◆ EXERCISE MATERIAL:
= Beginning of Section =

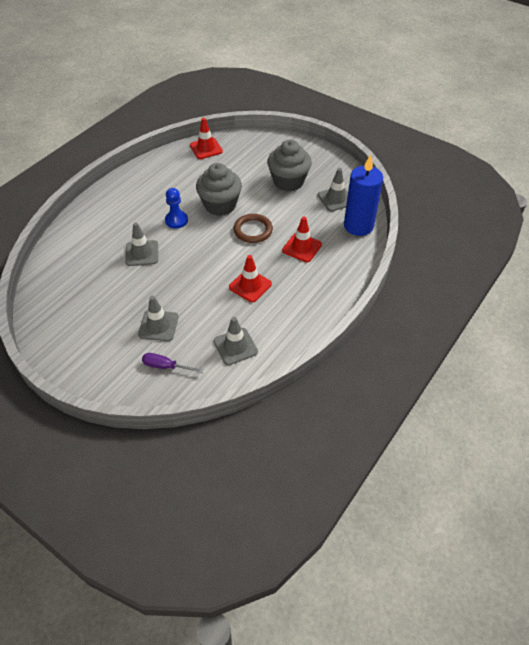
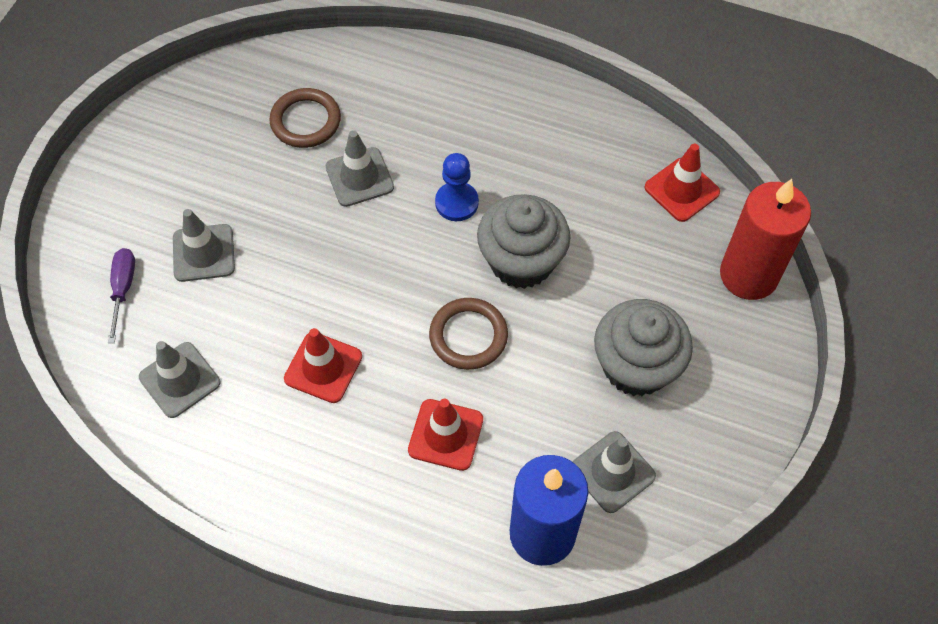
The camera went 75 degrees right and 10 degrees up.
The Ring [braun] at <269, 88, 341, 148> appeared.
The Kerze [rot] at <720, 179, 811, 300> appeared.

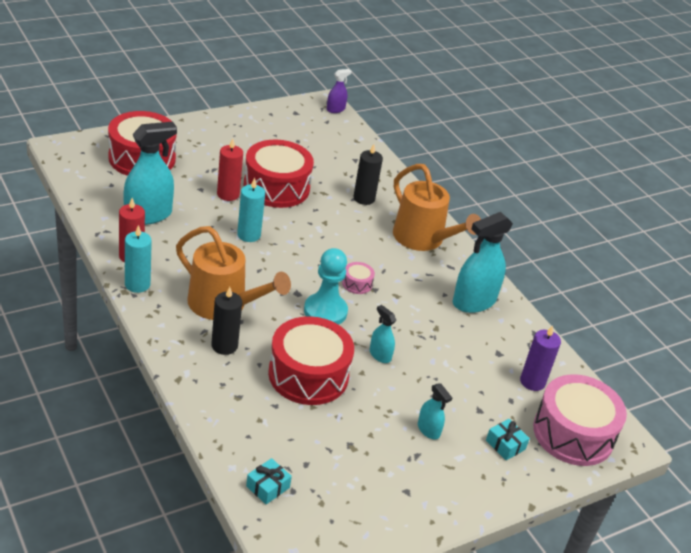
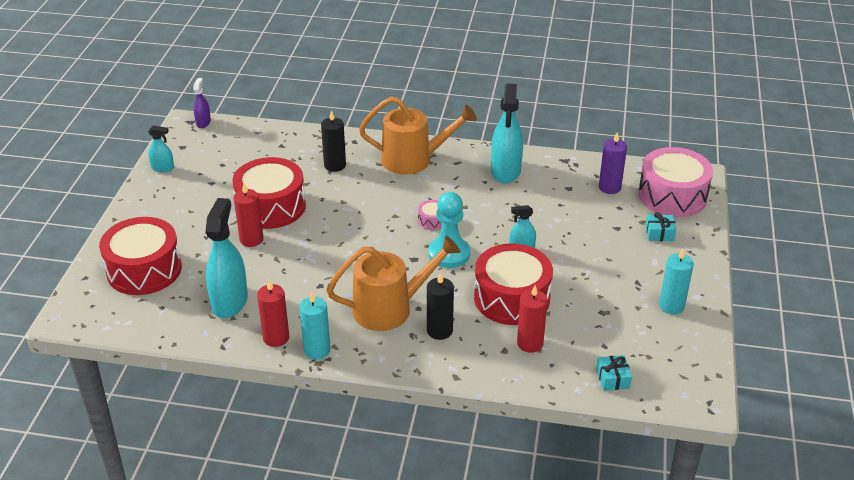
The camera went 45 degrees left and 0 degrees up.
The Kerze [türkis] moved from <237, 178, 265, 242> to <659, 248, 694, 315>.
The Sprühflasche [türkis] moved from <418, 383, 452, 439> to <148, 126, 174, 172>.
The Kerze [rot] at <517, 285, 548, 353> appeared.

= End of Section =

◆ EXERCISE:
Each line from the one with "The camera went 45" through the end of the entries above is to be returned word for word. Nothing else belongs in the answer.

◆ RESULT OF THIS EXERCISE:
The camera went 45 degrees left and 0 degrees up.
The Kerze [türkis] moved from <237, 178, 265, 242> to <659, 248, 694, 315>.
The Sprühflasche [türkis] moved from <418, 383, 452, 439> to <148, 126, 174, 172>.
The Kerze [rot] at <517, 285, 548, 353> appeared.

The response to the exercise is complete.